- _WHAT TO DO_: Each line below that carries the string "green" must appear in the answer.

Scene images with change listings
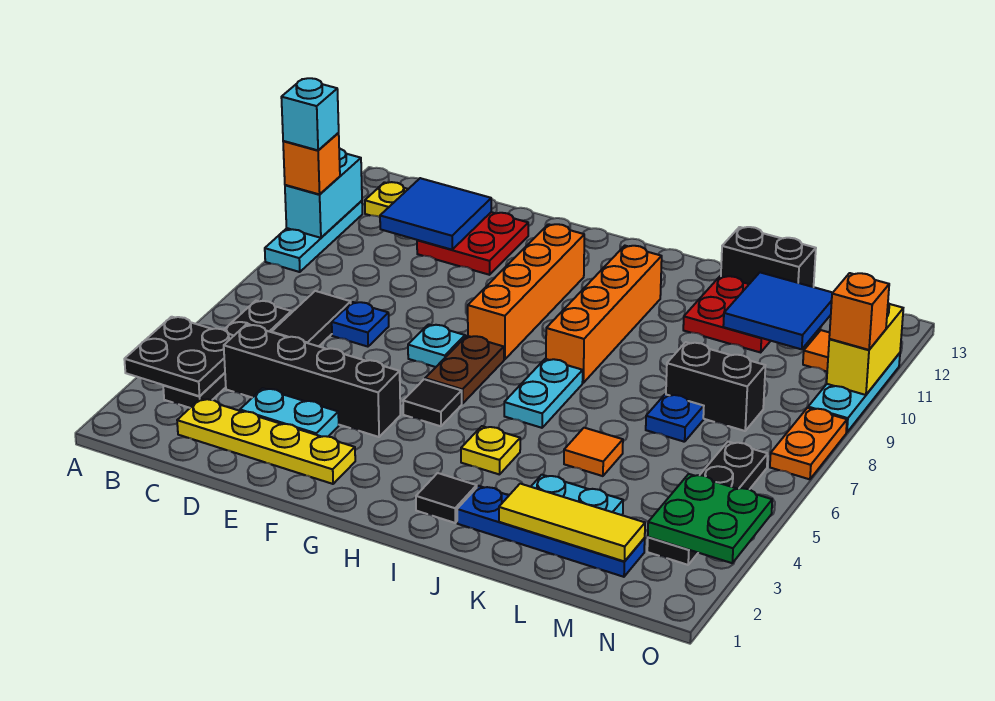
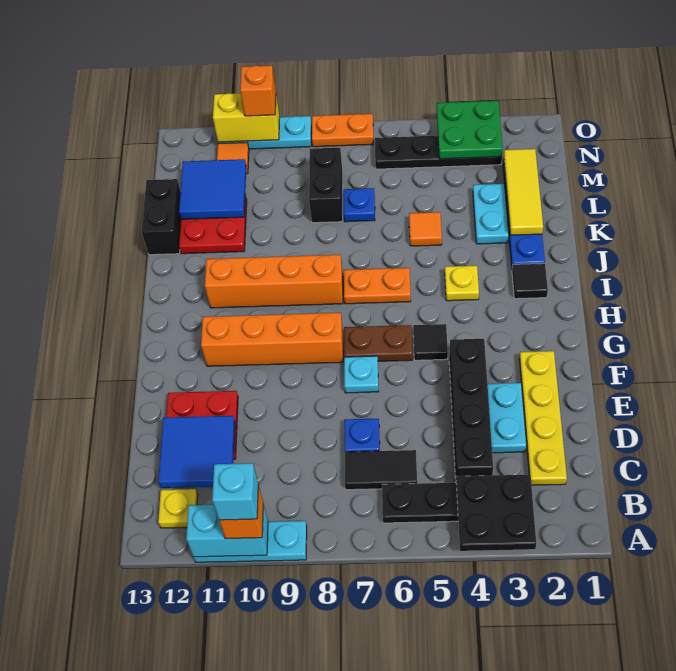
cyan plate I6:I7 level 1 -> orange plate I6:I7 level 1

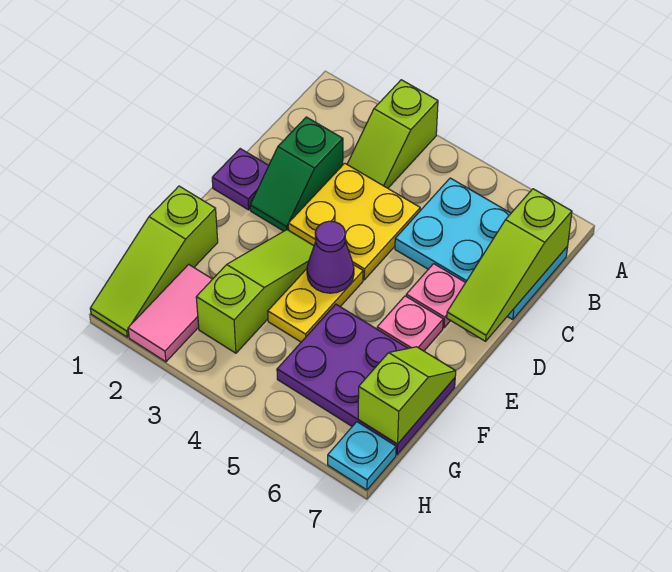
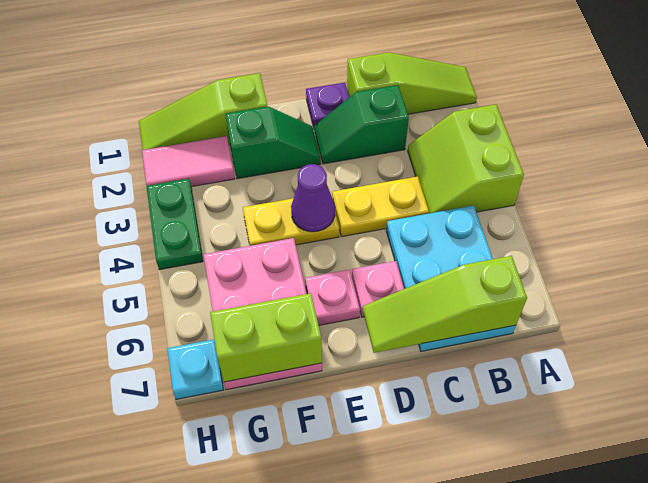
lime slope A3:B3 level 1 top A -> lime slope A3:B4 level 1 top A
yellow plate C3:D4 level 1 -> yellow plate C4:D4 level 1
none -> green slope E2:F2 level 1 top F
lime slope E3:G3 level 1 top G -> lime slope A1:C1 level 1 top C
purple plate F5:G7 level 1 -> pink plate F5:G7 level 1
lime slope F7:G7 level 2 top G -> lime brick F7:G7 level 2
none -> green plate H3:H4 level 1

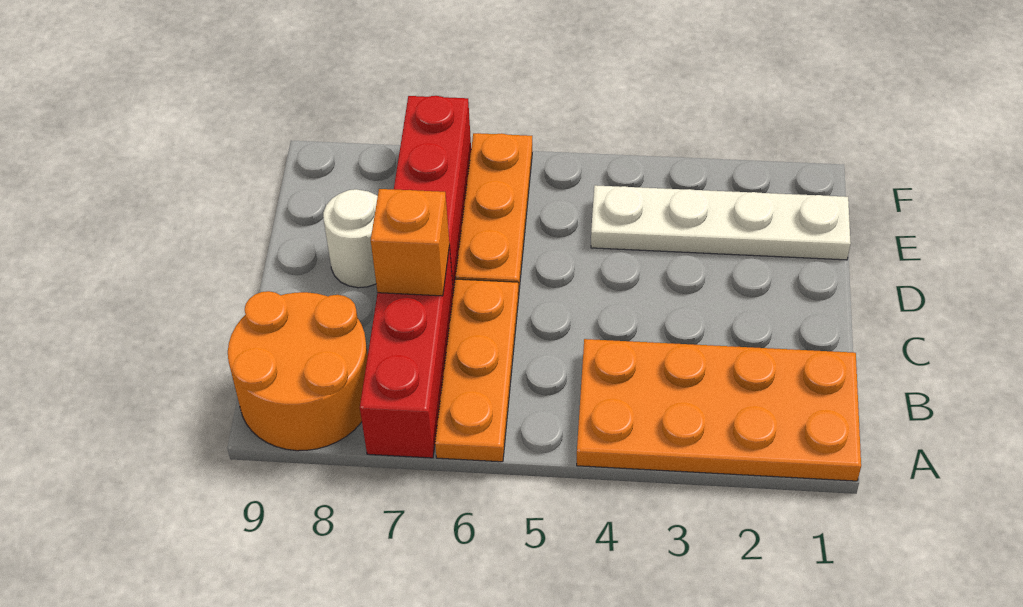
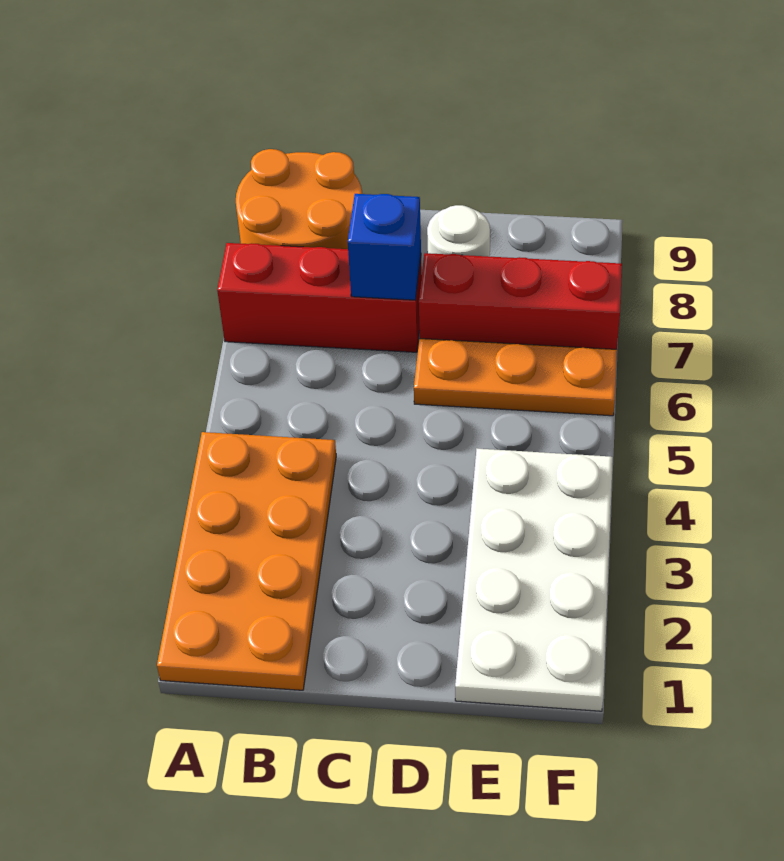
orange plate A6:C6 level 1 -> none
orange brick C7 level 2 -> blue brick C7 level 2
white plate E1:E4 level 1 -> white plate E1:F4 level 1

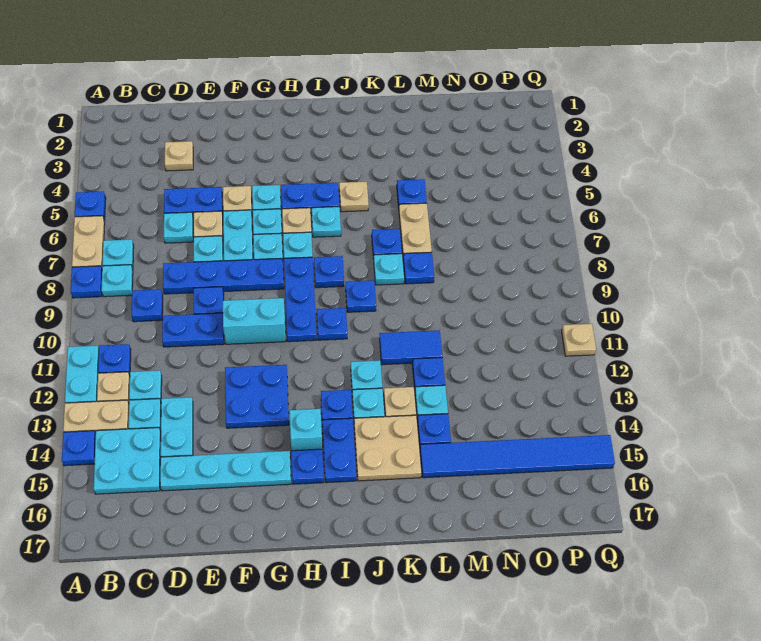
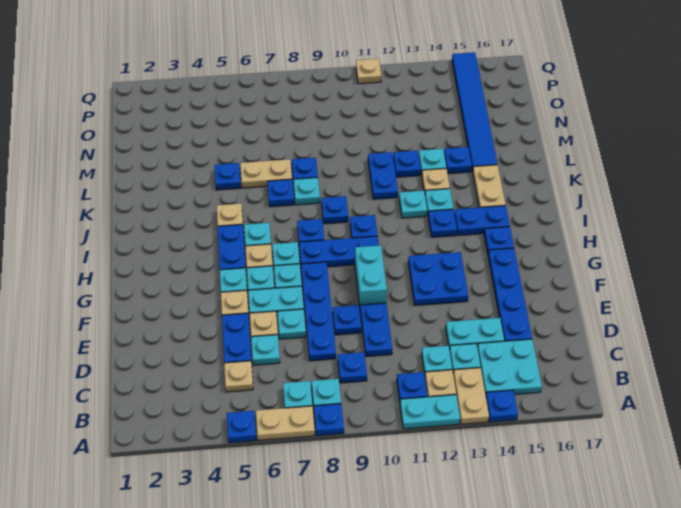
tan plate D3 level 1 -> tan plate C5 level 1
cyan plate D15:G15 level 1 -> blue plate D15:G15 level 1
cyan brick H14 level 1 -> none
tan plate J14:K15 level 1 -> tan plate J15:K15 level 1
blue tile K11:L11 level 1 -> blue plate K11:L11 level 1

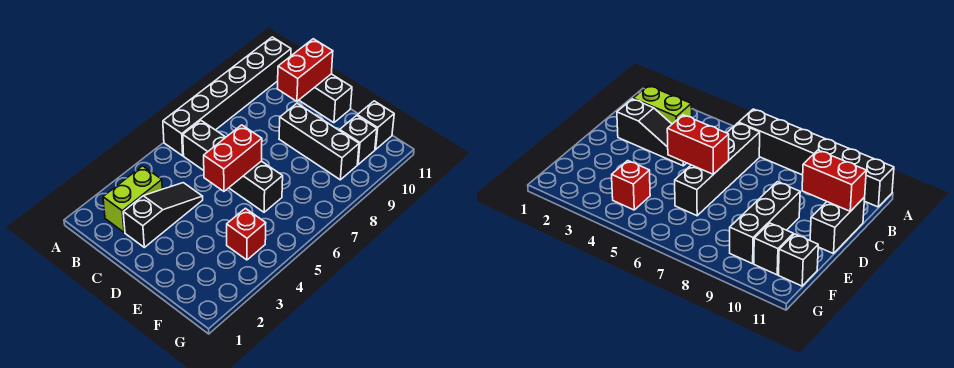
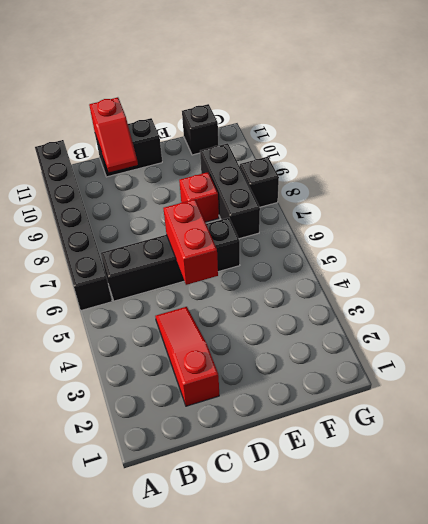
lime brick B2:B3 level 1 -> none
black slope C2:C4 level 1 top 2 -> red slope C2:C4 level 1 top 2
red brick C10:C11 level 2 -> red slope C10:C11 level 2 top 11
black brick D9:F9 level 1 -> black brick F7:F9 level 1
red brick F4 level 1 -> red brick E8 level 1
black brick F10 level 1 -> black brick G8 level 1

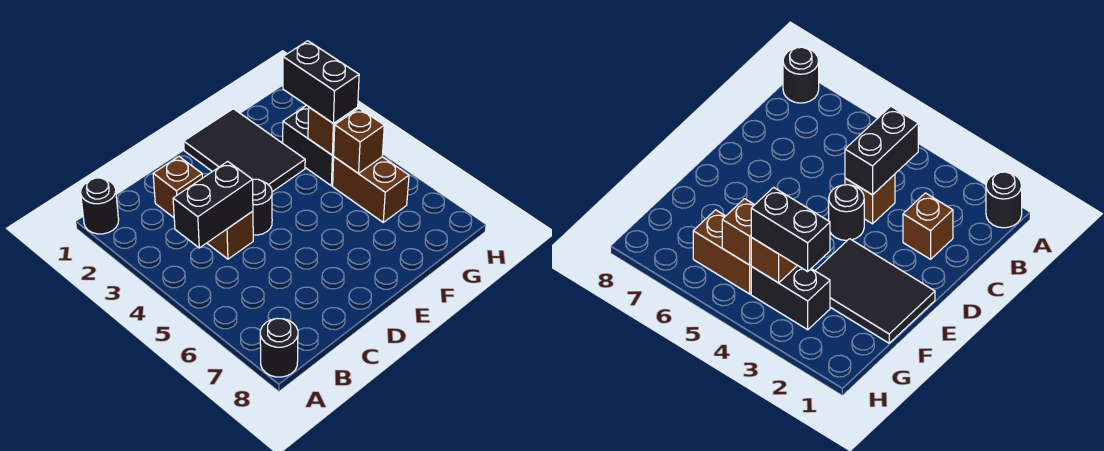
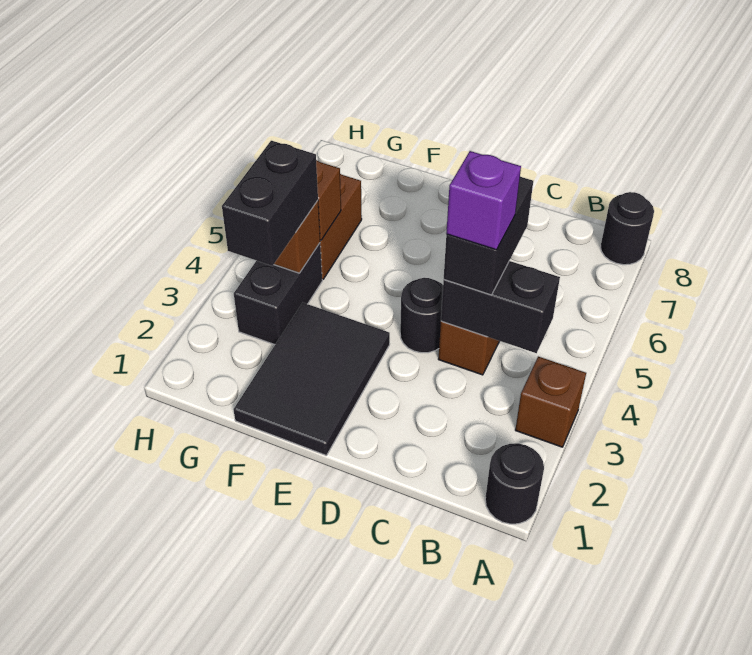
brown brick C2 level 1 -> brown brick A3 level 1
none -> black brick C4:C5 level 3
none -> purple brick C4 level 4

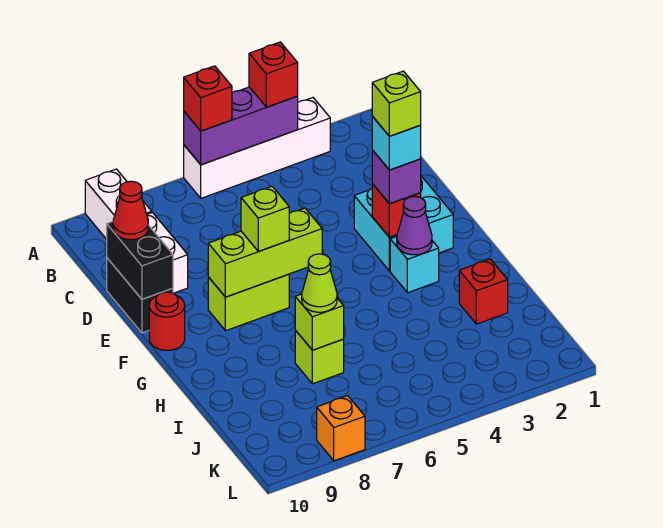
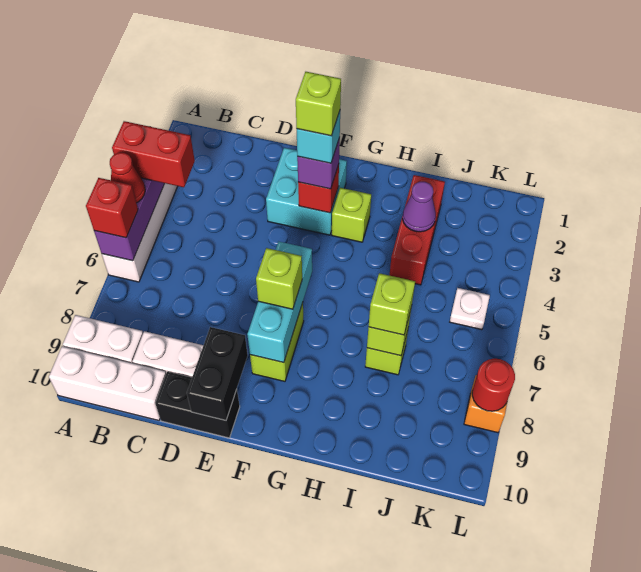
red brick A4 level 3 -> red brick A4:B4 level 3
none -> white brick A10:C10 level 1
black brick D10:E10 level 2 -> black brick E9:E10 level 2
red cone D10 level 3 -> red cone A5 level 3
lime brick F6:F8 level 2 -> cyan brick F6:F8 level 2
red round brick F10 level 1 -> red round brick L8 level 2
cyan brick G3 level 1 -> lime brick G3 level 1
purple cone G3 level 2 -> purple cone I3 level 2
red brick I2 level 1 -> red brick I2:I4 level 1
lime cone I7 level 3 -> lime brick I7 level 3
none -> white plate K5 level 1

- _COMPLETED TASK_:
none -> green slope E2:F2 level 1 top F
none -> green plate H3:H4 level 1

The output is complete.